Required work:
Copy out the records below word for word, leaving out the pictures.
————————
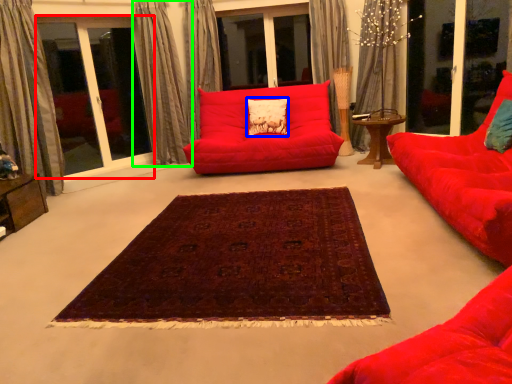
Question: Estimate the real-world distances between objects in this image. Which object is farther from bay window (highlighted by a red box), pillow (highlighted by a blue box) or curtain (highlighted by a green box)?

Choices:
 (A) pillow
 (B) curtain

Answer: (A)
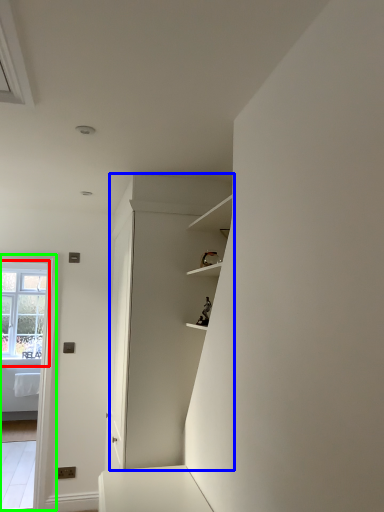
Question: Which object is the farthest from window (highlighted by a red box)? Choose among these: dresser (highlighted by a blue box) or glass door (highlighted by a green box).

Choices:
 (A) dresser
 (B) glass door

Answer: (A)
————————
Response:
Question: Estimate the real-world distances between objects in this image. Which object is farther from bay window (highlighted by a red box), pillow (highlighted by a blue box) or curtain (highlighted by a green box)?

Choices:
 (A) pillow
 (B) curtain

Answer: (A)
Question: Which object is the farthest from window (highlighted by a red box)? Choose among these: dresser (highlighted by a blue box) or glass door (highlighted by a green box).

Choices:
 (A) dresser
 (B) glass door

Answer: (A)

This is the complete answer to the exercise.